* [AVAILABLE RECORDS]:
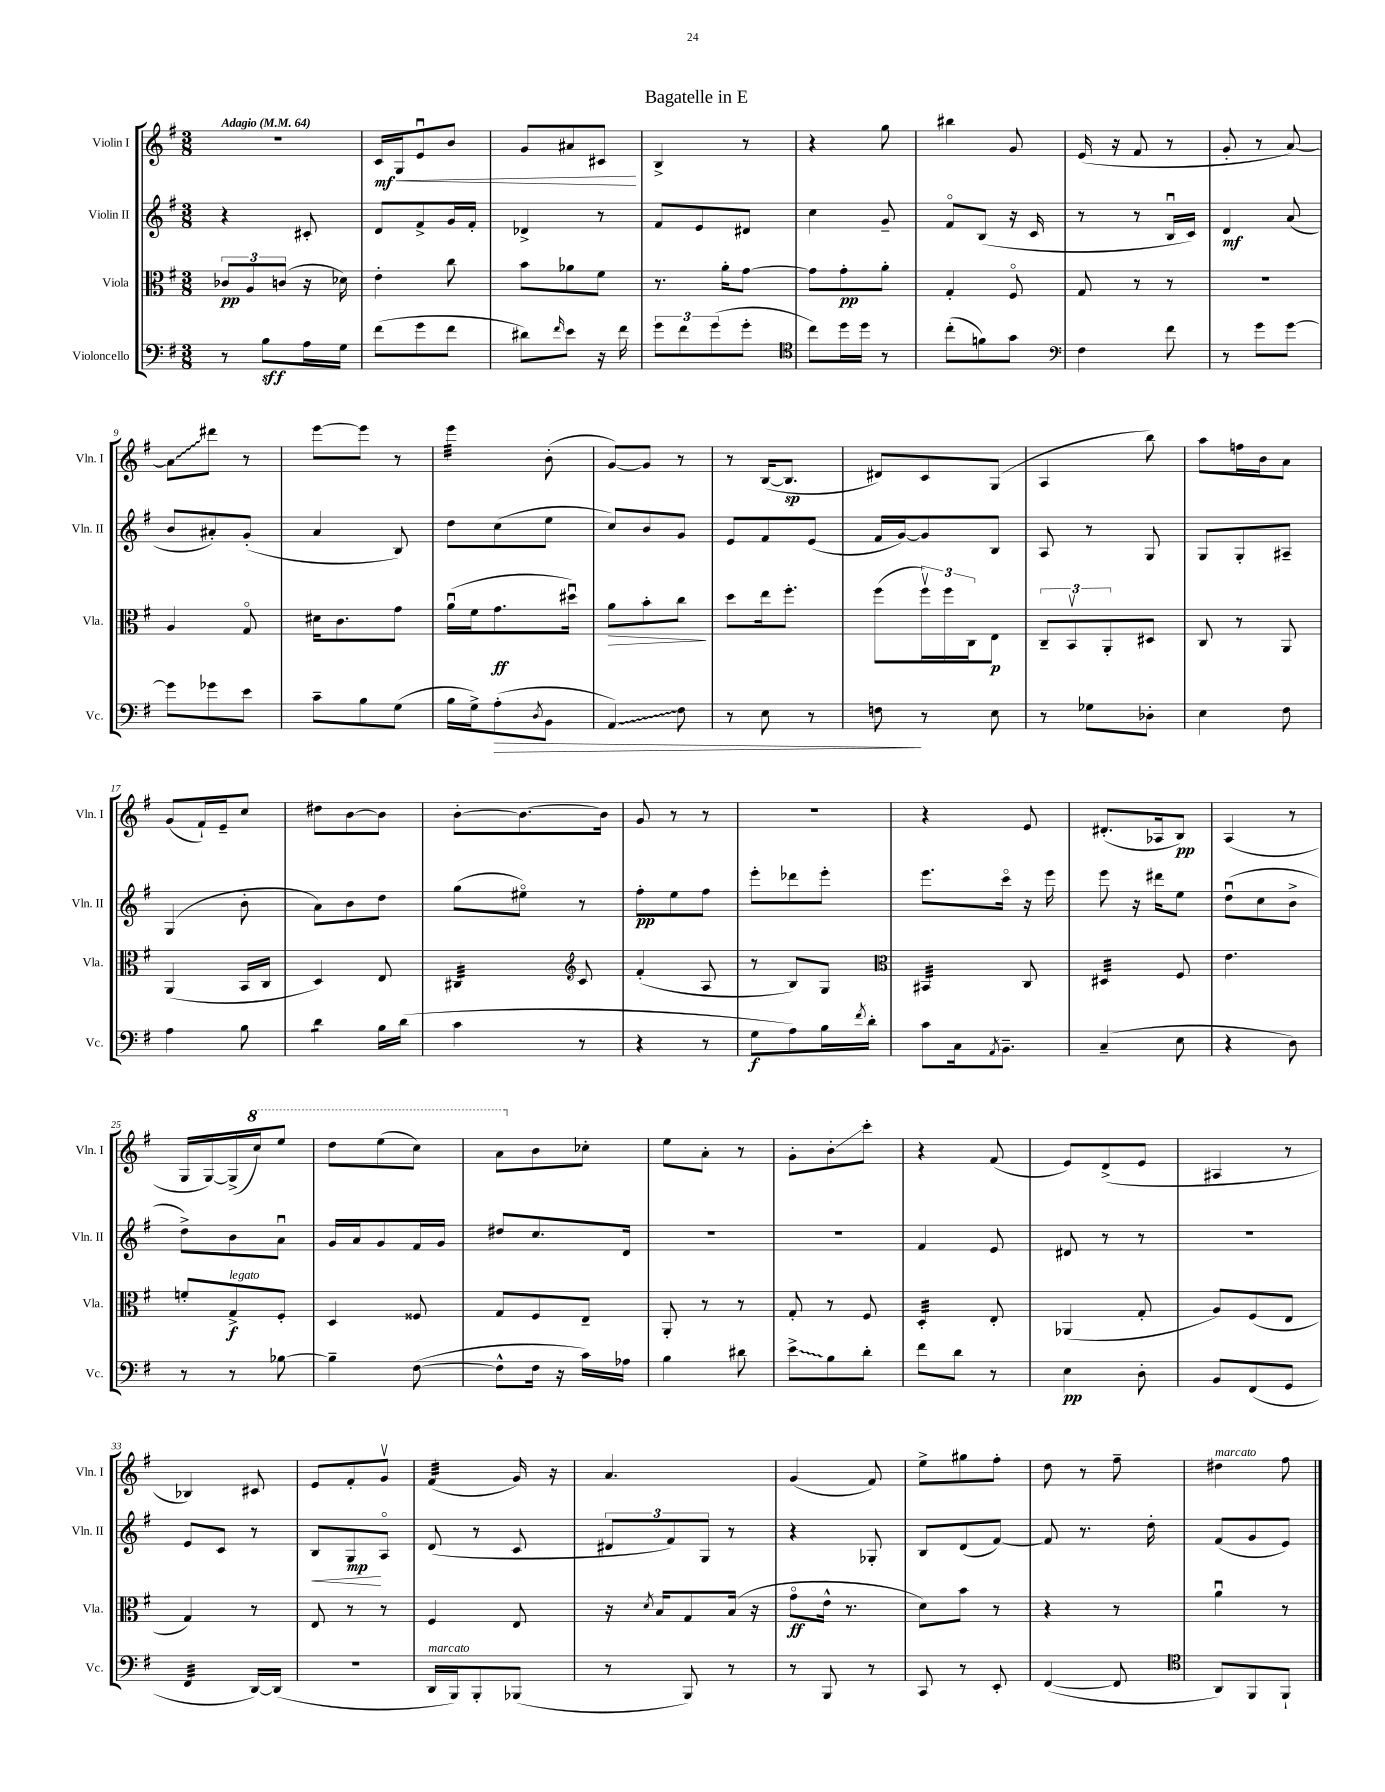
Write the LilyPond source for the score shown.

\header { title = "Bagatelle in E" }
<<
\new StaffGroup <<
\new Staff = "s0" \with { instrumentName = "Violin I" shortInstrumentName = "Vln. I" } {
    \clef treble \key g \major \numericTimeSignature \time 3/8 \tempo "Adagio" 4 = 64
    R4. |
    c'16\mf g16\< e'8\downbow b'8 |
    g'8 ais'8 cis'8\! |
    b4-> r8 |
    r4 g''8 |
    bis''4 g'8 |
    e'16( r16 fis'8 r8 |
    g'8-. r8 a'8~) |
    \once \override Glissando.style = #'zigzag a'8\glissando dis'''8 r8 |
    e'''8~ e'''8 r8 |
    e'''4:32 b'8-.( |
    g'8~) g'8 r8 |
    r8 b16~( b8.\sp |
    dis'8) c'8 g8( |
    a4 b''8) |
    a''8 f''16 b'16 a'8 |
    g'8( fis'16-!) e'16-- c''8 |
    dis''8 b'8~ b'8 |
    b'8~-. b'8.~ b'16 |
    g'8 r8 r8 |
    R4. |
    r4 e'8 |
    dis'8.-.( aes16 b8\pp) |
    a4( r8 |
    g16 g16~) g16->( \ottava #1 c'''16) e'''8 |
    d'''8 e'''8( c'''8) |
    a''8 \ottava #0 b'8 ces''8-. |
    e''8 a'8-. r8 |
    g'8-. b'8-.\glissando c'''8-. |
    r4 fis'8( |
    e'8) d'8->( e'8 |
    ais4 r8 |
    bes4) cis'8 |
    e'8 fis'8-. g'8\upbow |
    fis'4:32( g'16) r16 |
    a'4. |
    g'4( fis'8) |
    e''8-> gis''8 fis''8-. |
    d''8 r8 fis''8-- |
    dis''4^\markup { \italic "marcato" } fis''8 \bar "|." |
}
\new Staff = "s1" \with { instrumentName = "Violin II" shortInstrumentName = "Vln. II" } {
    \clef treble \key g \major \numericTimeSignature \time 3/8
    r4 cis'8-. |
    d'8 fis'8-> g'16 fis'16-. |
    des'4-> r8 |
    fis'8 e'8 dis'8 |
    c''4 g'8-- |
    fis'8\flageolet b8( r16 c'16 |
    r8 r8 b16\downbow c'16) |
    d'4\mf a'8( |
    b'8 ais'8-.) g'8-.( |
    a'4 b8) |
    d''8 c''8( e''8 |
    c''8) b'8 g'8 |
    e'8 fis'8 e'8( |
    fis'16 g'16~) g'8 b8 |
    a8 r8 g8 |
    g8 g8-. ais8-- |
    g4( b'8-. |
    a'8) b'8 d''8 |
    g''8( eis''8\flageolet) r8 |
    fis''8-.\pp e''8 fis''8 |
    e'''8-. des'''8 e'''8-. |
    e'''8. c'''16\flageolet r16 e'''16 |
    e'''8 r16 dis'''16 e''8 |
    d''8\downbow( c''8 b'8-> |
    d''8->) b'8 a'8\downbow |
    g'16 a'16 g'8 fis'16 g'16 |
    dis''8 c''8. d'16 |
    R4. |
    R4. |
    fis'4 e'8 |
    dis'8 r8 r8 |
    R4. |
    e'8 c'8 r8 |
    b8\< g8\mp\! a8\flageolet |
    d'8( r8 c'8 |
    \tuplet 3/2 { dis'8 fis'8) g8 } r8 |
    r4 ges8-. |
    b8 d'8( fis'8~) |
    fis'8 r8. d''16-. |
    fis'8( g'8 e'8) \bar "|." |
}
\new Staff = "s2" \with { instrumentName = "Viola" shortInstrumentName = "Vla." } {
    \clef alto \key g \major \numericTimeSignature \time 3/8
    \tuplet 3/2 { ces'8\pp a8 c'8( } r16 des'16) |
    e'4-. c''8 |
    b'8 aes'8 fis'8 |
    r8. a'16-. g'8~ |
    g'8 g'8-.\pp a'8-. |
    g4-. fis8\flageolet |
    g8 r8 r8 |
    R4. |
    a4 g8\flageolet |
    dis'16 c'8. g'8 |
    a'16\downbow( fis'16 g'8.\ff dis''16\downbow) |
    a'8\> b'8-. c''8\! |
    d''8 e''16 fis''8.-. |
    fis''8( \tuplet 3/2 { fis''16\upbow) fis''16 c16 } e8\p |
    \tuplet 3/2 { c8-- b,8\upbow a,8-. } dis8 |
    c8 r8 a,8 |
    a,4( b,16 c16 |
    d4) e8 |
    cis4:32 \clef treble c'8 |
    fis'4-.( a8 |
    r8 b8) g8 |
    \clef alto bis,4:32 c8 |
    dis4:32 fis8 |
    e'4. |
    f'8-. g8->\f^\markup { \italic "legato" } fis8-. |
    d4 fisis8 |
    g8 fis8 e8-- |
    a,8-. r8 r8 |
    g8-. r8 fis8 |
    d4:32-. e8-. |
    aes,4( g8-. |
    a8) fis8( e8 |
    g4) r8 |
    e8 r8 r8 |
    fis4 e8 |
    r16 \acciaccatura { d'8 } b16 g8 b16( r16 |
    g'8\flageolet\ff e'16-^ r8. |
    d'8) b'8 r8 |
    r4 r8 |
    a'4\downbow r8 \bar "|." |
}
\new Staff = "s3" \with { instrumentName = "Violoncello" shortInstrumentName = "Vc." } {
    \clef bass \key g \major \numericTimeSignature \time 3/8
    r8 b8\sff a16 g16 |
    fis'8( g'8 fis'8 |
    dis'8) \grace { fis'16 } e'8 r16 fis'16 |
    \tuplet 3/2 { g'8 fis'8 g'8( } g'8-. |
    \clef tenor c''8) d''16 d''16 r8 |
    c''8-.( f'8) g'8 |
    \clef bass fis4 fis'8 |
    r8 g'8 g'8~ |
    g'8 ges'8 e'8 |
    c'8-- b8 g8( |
    b16 g16->) a8-.\>( \acciaccatura { d8 } b,8 |
    \once \override Glissando.style = #'zigzag a,4\glissando) fis8 |
    r8 e8 r8 |
    f8\! r8 e8 |
    r8 ges8 des8-. |
    e4 fis8 |
    a4 b8 |
    d'4:8 b16 d'16( |
    c'4 r8 |
    r4 r8 |
    g8\f a8) b16 \acciaccatura { fis'8 } d'16-. |
    c'8 c16 \acciaccatura { a,8 } b,8.-- |
    c4--( e8 |
    r4 d8) |
    r8 r8 bes8~ |
    bes4-- fis8~( |
    fis8-^ fis16 r16 c'16) aes16 |
    b4 dis'8 |
    \once \override Glissando.style = #'zigzag e'8->\glissando b8 d'8-. |
    fis'8 d'8 r8 |
    e4\pp d8-. |
    b,8 fis,8( g,8 |
    fis,4:32 d,16~) d,16( |
    R4. |
    d,16^\markup { \italic "marcato" } b,,16) b,,8-. bes,,8( |
    r8 b,,8) r8 |
    r8 b,,8 r8 |
    c,8 r8 e,8-. |
    fis,4~( fis,8 |
    \clef tenor a,8) fis,8 fis,8-! \bar "|." |
}
>>
>>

* [TASK DIRECTIONS]:
Collect every line in the items above that contains the string "zigzag". Case counts.

* [WORKED SOLUTION]:
    \once \override Glissando.style = #'zigzag a'8\glissando dis'''8 r8 |
    \once \override Glissando.style = #'zigzag a,4\glissando) fis8 |
    \once \override Glissando.style = #'zigzag e'8->\glissando b8 d'8-. |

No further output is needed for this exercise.